● **TASK BRIEF**
Check each line of the data below for the word "PURPLE", then extract the ones that have it.
Top of SUPPLIED MATERIAL
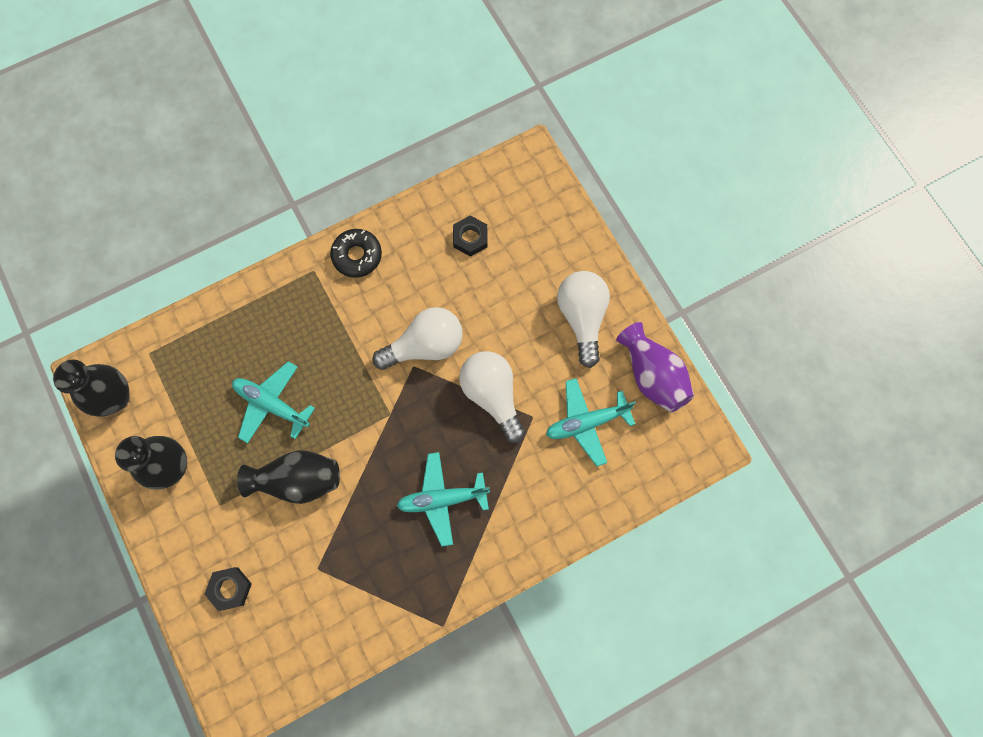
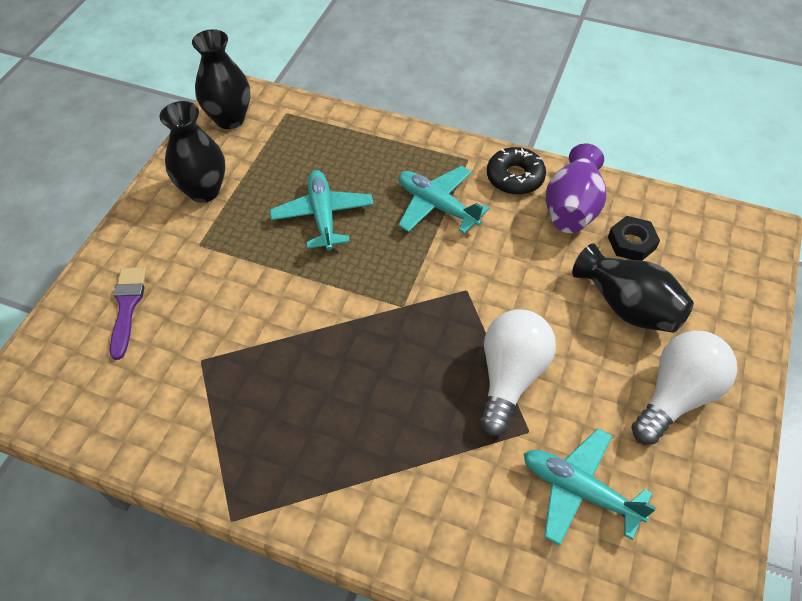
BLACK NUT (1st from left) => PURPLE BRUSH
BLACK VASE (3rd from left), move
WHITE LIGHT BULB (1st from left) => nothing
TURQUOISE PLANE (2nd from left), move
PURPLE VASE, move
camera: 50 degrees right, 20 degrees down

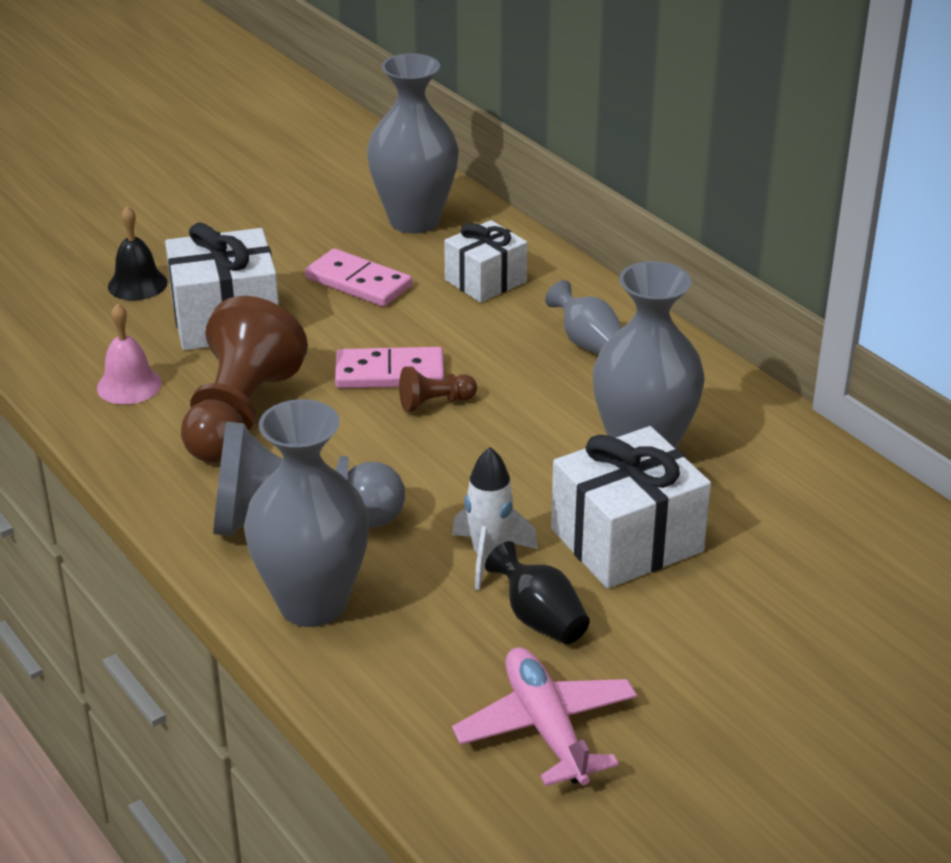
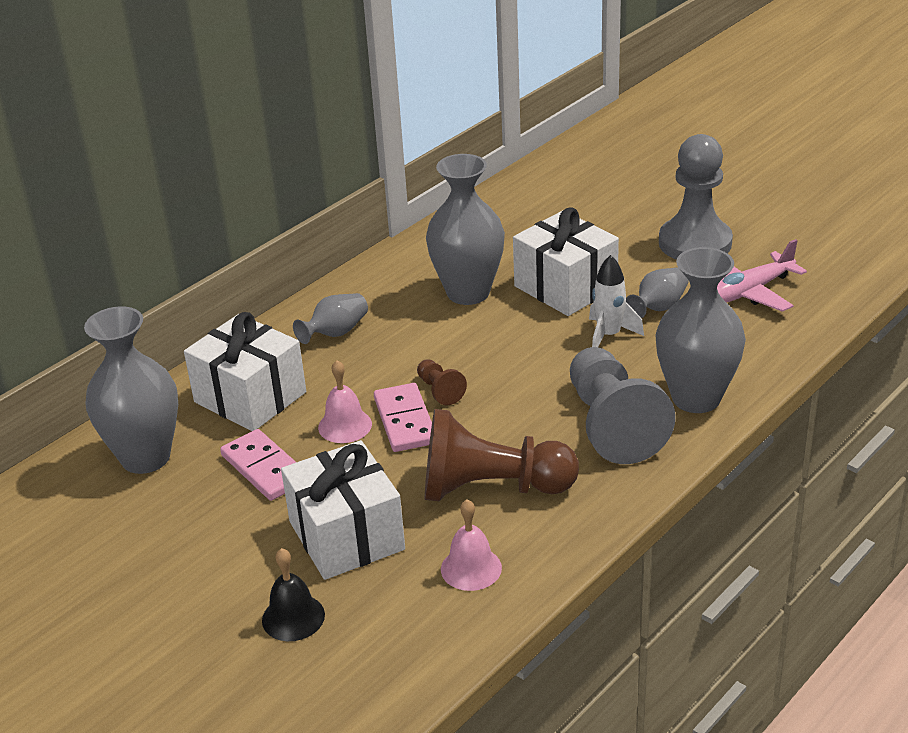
PINK DOMINO (1st from left), 60 degrees counterclockwise
WHITE GIFT (2nd from left in the first image) => WHITE GIFT (1st from left), x1.55
BLACK VASE => GREY VASE (4th from left)
nothing => PINK BELL (1st from left)
nothing => GREY PAWN (2nd from left)
camera: 100 degrees left, 0 degrees up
Bottom of SUPPLIED MATERIAL
● **ANSWER BOX**
BLACK NUT (1st from left) => PURPLE BRUSH
PURPLE VASE, move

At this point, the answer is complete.